START Data under study

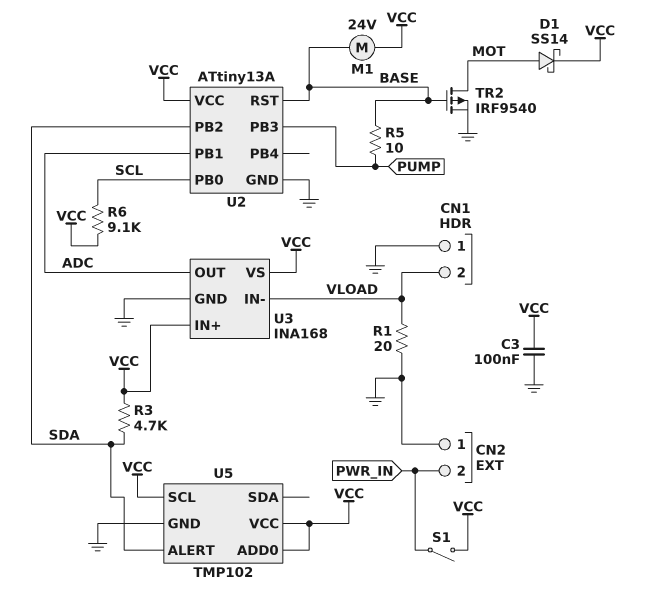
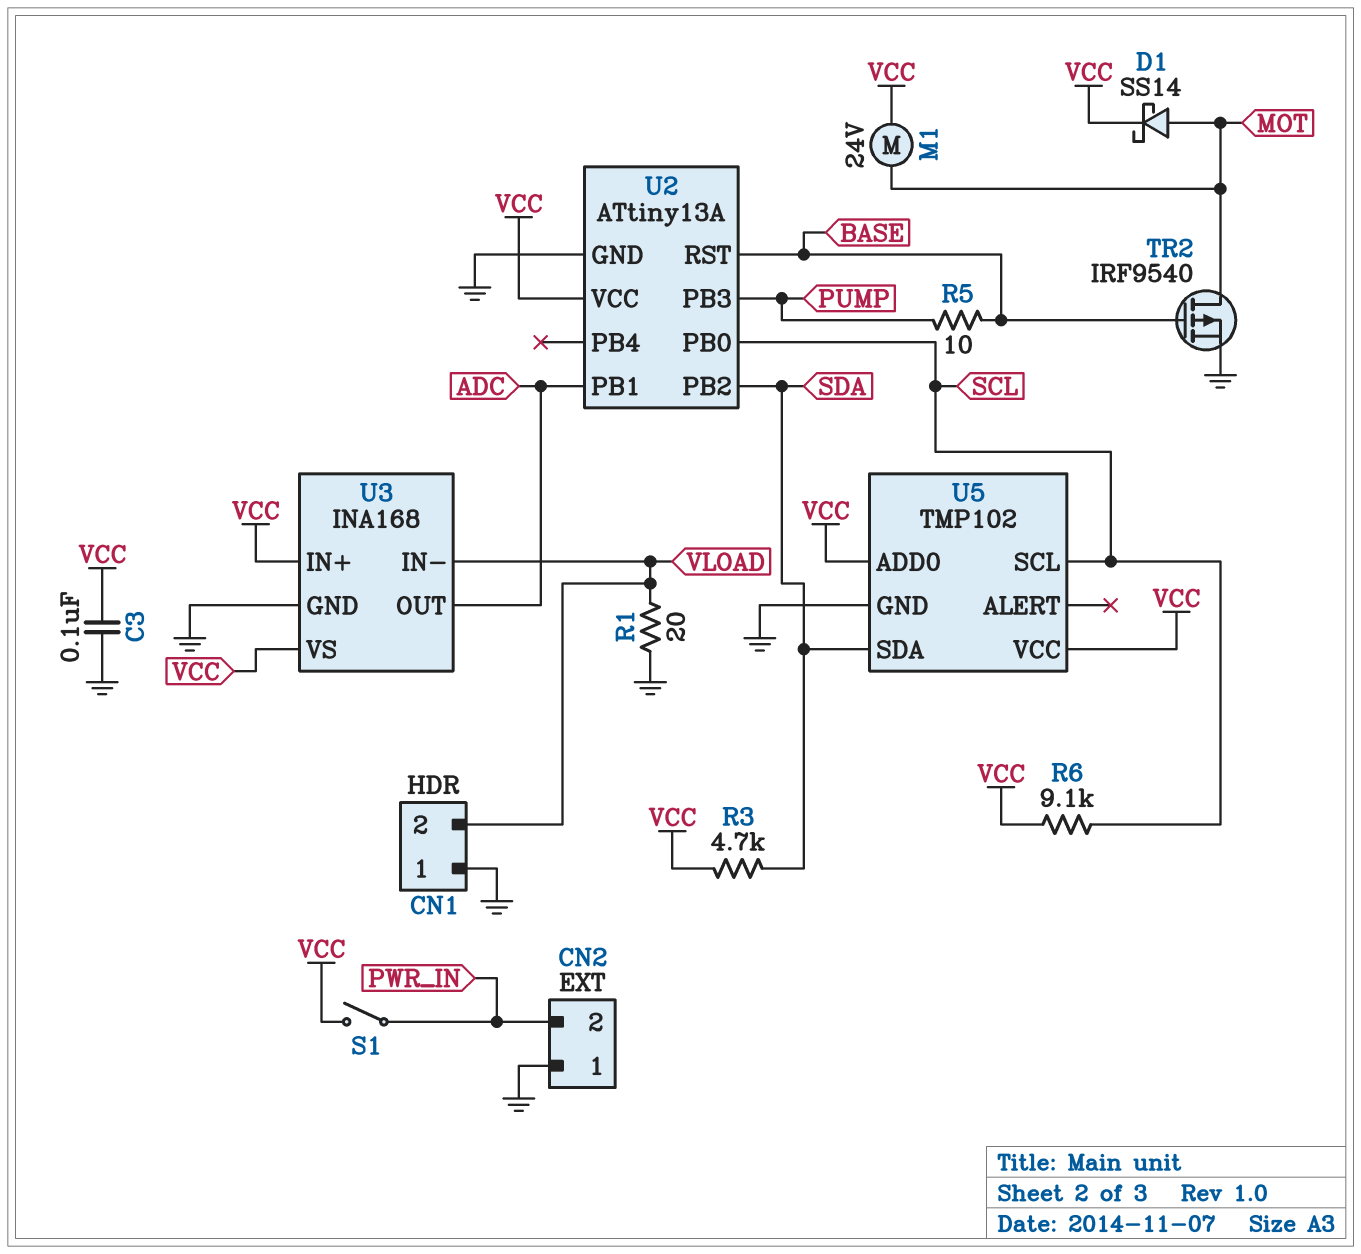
M1: motor 24V (BASE, VCC) -> motor 24V (MOT, VCC)
U5 pin ALERT: SDA -> none
U5 pin SCL: VCC -> SCL
U5 pin SDA: none -> SDA

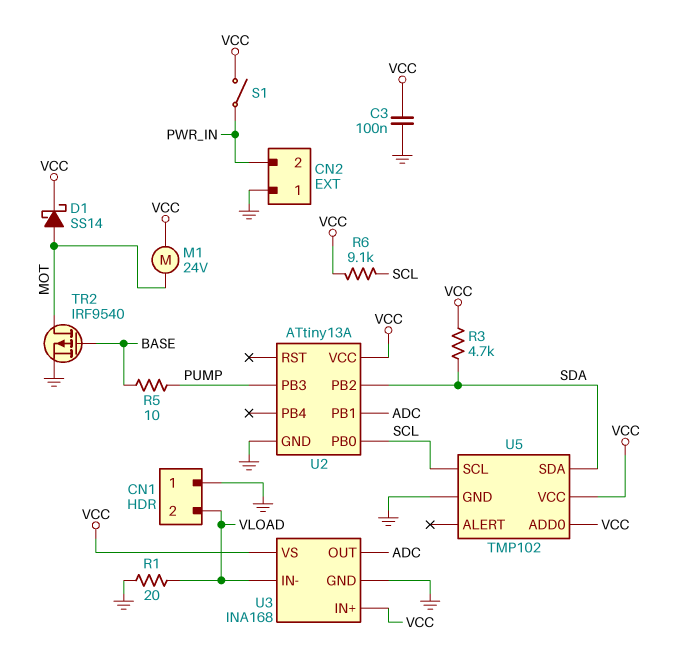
U2 pin RST: BASE -> none

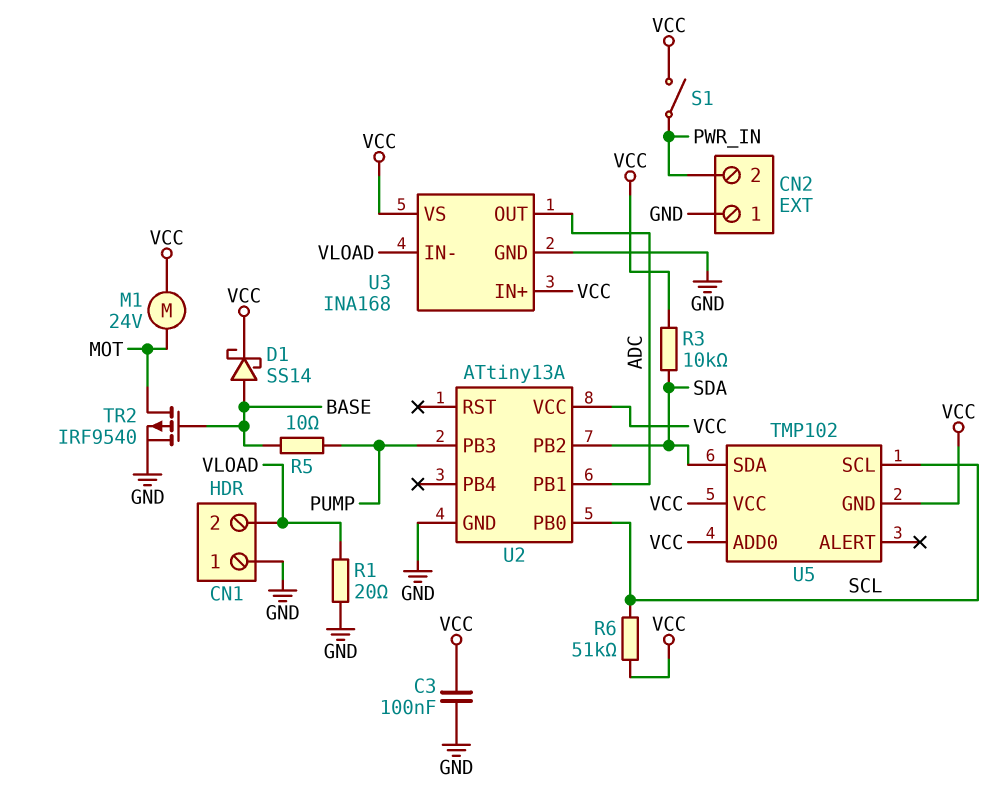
D1: schottky SS14 (A MOT, K VCC) -> schottky SS14 (A BASE, K VCC)
R3: 4.7k (SDA, VCC) -> 10k (SDA, VCC)
R6: 9.1k (SCL, VCC) -> 51k (SCL, VCC)
U5 pin GND: GND -> VCC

END Data under study

| Description of the task |
Without the pictures, retype all of the data above exactly.

| Written answer |
M1: motor 24V (BASE, VCC) -> motor 24V (MOT, VCC)
U5 pin ALERT: SDA -> none
U5 pin SCL: VCC -> SCL
U5 pin SDA: none -> SDA

U2 pin RST: BASE -> none

D1: schottky SS14 (A MOT, K VCC) -> schottky SS14 (A BASE, K VCC)
R3: 4.7k (SDA, VCC) -> 10k (SDA, VCC)
R6: 9.1k (SCL, VCC) -> 51k (SCL, VCC)
U5 pin GND: GND -> VCC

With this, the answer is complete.